What is expected — State how many of the lines below contain the string "shortInstrumentName", and reply with the number alone.

* begin Supplied material *

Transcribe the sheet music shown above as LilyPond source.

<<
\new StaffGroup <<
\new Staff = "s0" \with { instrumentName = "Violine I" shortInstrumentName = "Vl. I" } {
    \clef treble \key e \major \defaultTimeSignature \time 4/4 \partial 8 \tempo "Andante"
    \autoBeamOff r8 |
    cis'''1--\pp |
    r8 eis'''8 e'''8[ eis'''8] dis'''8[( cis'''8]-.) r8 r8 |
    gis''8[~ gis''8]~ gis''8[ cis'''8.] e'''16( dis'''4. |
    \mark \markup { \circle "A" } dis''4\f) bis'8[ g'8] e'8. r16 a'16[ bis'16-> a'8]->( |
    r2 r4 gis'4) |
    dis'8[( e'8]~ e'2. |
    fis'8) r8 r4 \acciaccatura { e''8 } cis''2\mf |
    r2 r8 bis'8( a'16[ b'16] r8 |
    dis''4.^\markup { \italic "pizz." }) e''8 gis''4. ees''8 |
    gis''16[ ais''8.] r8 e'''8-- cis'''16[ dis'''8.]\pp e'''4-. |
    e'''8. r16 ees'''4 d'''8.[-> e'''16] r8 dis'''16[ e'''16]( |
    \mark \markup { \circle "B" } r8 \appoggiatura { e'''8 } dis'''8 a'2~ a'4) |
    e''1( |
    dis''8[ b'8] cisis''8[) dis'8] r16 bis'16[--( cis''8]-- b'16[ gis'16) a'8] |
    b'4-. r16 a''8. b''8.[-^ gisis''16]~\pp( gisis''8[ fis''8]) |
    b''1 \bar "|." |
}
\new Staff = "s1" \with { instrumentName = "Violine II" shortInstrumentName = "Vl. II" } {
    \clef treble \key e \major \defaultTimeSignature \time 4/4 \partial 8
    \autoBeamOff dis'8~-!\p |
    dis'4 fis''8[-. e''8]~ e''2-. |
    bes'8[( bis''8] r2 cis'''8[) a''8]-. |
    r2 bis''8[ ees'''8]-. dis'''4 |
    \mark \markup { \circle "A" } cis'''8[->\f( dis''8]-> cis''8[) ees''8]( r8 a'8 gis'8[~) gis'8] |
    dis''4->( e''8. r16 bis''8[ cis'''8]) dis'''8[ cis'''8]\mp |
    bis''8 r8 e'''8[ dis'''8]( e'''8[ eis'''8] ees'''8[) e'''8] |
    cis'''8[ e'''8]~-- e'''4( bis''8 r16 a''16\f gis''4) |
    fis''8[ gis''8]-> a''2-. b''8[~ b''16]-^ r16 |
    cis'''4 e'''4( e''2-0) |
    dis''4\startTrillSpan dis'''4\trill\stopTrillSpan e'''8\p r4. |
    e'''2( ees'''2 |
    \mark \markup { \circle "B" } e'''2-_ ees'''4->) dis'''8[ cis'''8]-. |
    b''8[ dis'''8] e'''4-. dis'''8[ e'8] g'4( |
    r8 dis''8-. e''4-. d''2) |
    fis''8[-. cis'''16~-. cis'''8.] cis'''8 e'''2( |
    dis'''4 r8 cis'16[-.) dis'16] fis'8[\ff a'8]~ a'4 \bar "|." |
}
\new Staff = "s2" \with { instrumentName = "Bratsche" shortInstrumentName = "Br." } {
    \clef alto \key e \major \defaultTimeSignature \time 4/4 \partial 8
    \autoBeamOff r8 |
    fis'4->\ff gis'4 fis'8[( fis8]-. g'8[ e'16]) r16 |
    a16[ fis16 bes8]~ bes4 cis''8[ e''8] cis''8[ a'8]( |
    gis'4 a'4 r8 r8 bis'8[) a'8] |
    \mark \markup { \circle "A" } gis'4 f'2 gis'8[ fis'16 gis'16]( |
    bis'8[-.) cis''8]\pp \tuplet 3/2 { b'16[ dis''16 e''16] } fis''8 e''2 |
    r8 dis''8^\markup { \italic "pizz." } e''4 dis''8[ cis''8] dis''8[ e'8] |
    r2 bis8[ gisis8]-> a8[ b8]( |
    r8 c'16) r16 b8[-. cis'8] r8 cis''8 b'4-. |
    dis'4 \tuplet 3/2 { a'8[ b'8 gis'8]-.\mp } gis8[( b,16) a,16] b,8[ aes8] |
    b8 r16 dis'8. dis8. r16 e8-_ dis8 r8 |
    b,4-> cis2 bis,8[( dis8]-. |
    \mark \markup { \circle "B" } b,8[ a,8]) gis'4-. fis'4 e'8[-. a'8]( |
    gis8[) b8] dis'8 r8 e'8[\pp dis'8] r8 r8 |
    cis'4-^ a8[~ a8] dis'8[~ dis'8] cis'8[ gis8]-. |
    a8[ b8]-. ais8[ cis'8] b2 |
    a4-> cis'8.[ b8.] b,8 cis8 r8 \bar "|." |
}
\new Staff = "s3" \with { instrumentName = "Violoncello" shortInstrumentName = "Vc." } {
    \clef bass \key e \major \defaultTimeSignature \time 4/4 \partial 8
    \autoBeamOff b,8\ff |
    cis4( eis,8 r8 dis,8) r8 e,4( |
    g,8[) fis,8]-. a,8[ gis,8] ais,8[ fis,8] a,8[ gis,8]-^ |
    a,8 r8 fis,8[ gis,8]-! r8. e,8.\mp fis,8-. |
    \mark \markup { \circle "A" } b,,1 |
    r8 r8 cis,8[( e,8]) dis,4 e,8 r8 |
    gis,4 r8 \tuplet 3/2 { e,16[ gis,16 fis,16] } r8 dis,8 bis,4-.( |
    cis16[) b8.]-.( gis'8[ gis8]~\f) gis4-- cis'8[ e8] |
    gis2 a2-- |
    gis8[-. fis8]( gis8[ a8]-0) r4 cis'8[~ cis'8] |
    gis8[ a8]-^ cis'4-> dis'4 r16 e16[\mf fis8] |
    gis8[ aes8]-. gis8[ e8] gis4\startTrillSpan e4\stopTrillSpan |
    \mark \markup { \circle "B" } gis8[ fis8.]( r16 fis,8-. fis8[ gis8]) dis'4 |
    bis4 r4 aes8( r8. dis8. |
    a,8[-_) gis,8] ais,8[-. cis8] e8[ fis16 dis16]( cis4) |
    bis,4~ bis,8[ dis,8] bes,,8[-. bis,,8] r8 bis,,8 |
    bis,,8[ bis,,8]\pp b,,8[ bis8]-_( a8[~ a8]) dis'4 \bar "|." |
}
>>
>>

* end Supplied material *

Exercise answer — 4